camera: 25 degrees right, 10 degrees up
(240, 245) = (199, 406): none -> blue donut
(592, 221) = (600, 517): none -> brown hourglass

* * *

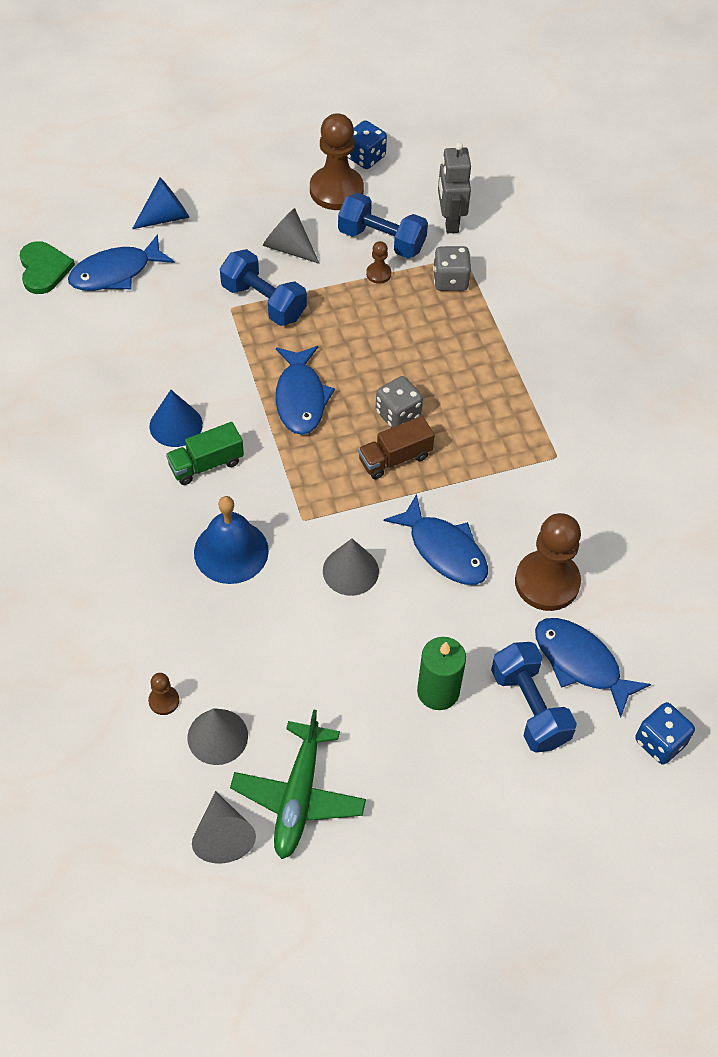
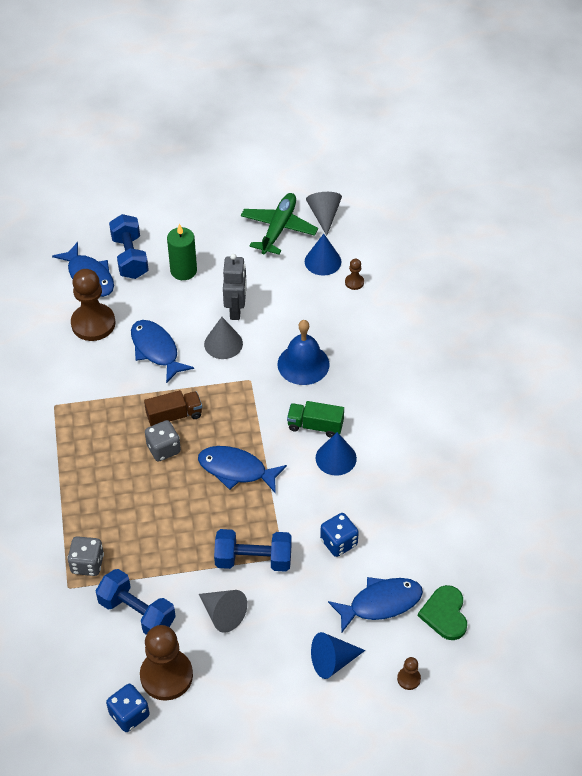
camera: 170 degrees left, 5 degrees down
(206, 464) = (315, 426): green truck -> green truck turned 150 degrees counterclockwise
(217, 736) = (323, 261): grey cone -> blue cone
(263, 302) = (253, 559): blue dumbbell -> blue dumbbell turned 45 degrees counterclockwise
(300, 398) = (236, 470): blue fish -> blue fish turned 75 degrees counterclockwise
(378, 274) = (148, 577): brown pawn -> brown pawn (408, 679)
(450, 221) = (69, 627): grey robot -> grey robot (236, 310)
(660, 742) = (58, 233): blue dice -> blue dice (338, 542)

==

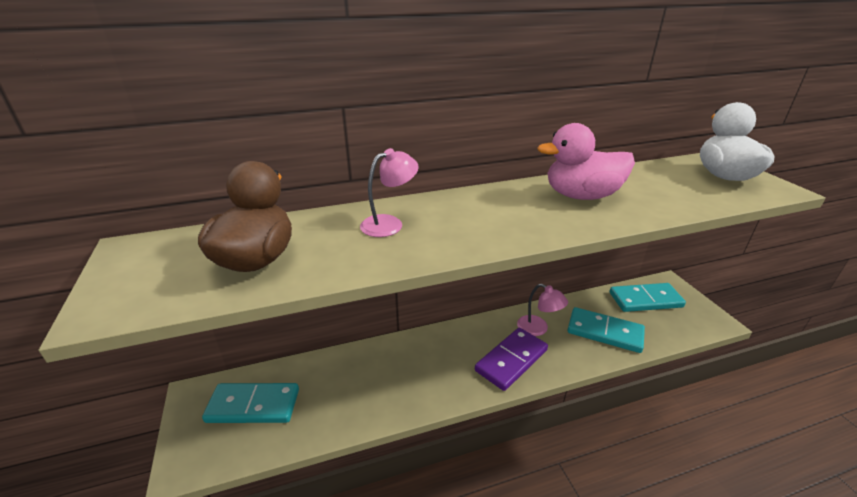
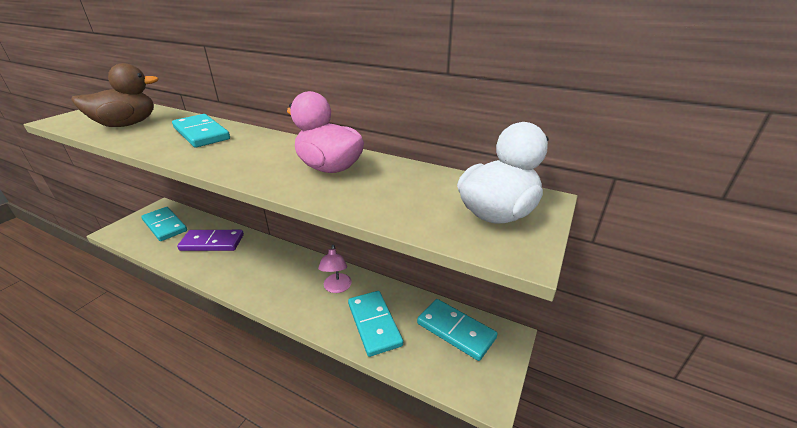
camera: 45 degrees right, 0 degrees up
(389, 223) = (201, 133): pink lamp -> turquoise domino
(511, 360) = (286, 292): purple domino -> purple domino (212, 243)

§ **Problem description**
Return the span of lines in the data above that opens at the line with "camera: 170 degrees left, 5 degrees down" and closes at the line with "(660, 742) = (58, 233): blue", exactly, ends included, nothing else.

§ **Written answer**
camera: 170 degrees left, 5 degrees down
(206, 464) = (315, 426): green truck -> green truck turned 150 degrees counterclockwise
(217, 736) = (323, 261): grey cone -> blue cone
(263, 302) = (253, 559): blue dumbbell -> blue dumbbell turned 45 degrees counterclockwise
(300, 398) = (236, 470): blue fish -> blue fish turned 75 degrees counterclockwise
(378, 274) = (148, 577): brown pawn -> brown pawn (408, 679)
(450, 221) = (69, 627): grey robot -> grey robot (236, 310)
(660, 742) = (58, 233): blue dice -> blue dice (338, 542)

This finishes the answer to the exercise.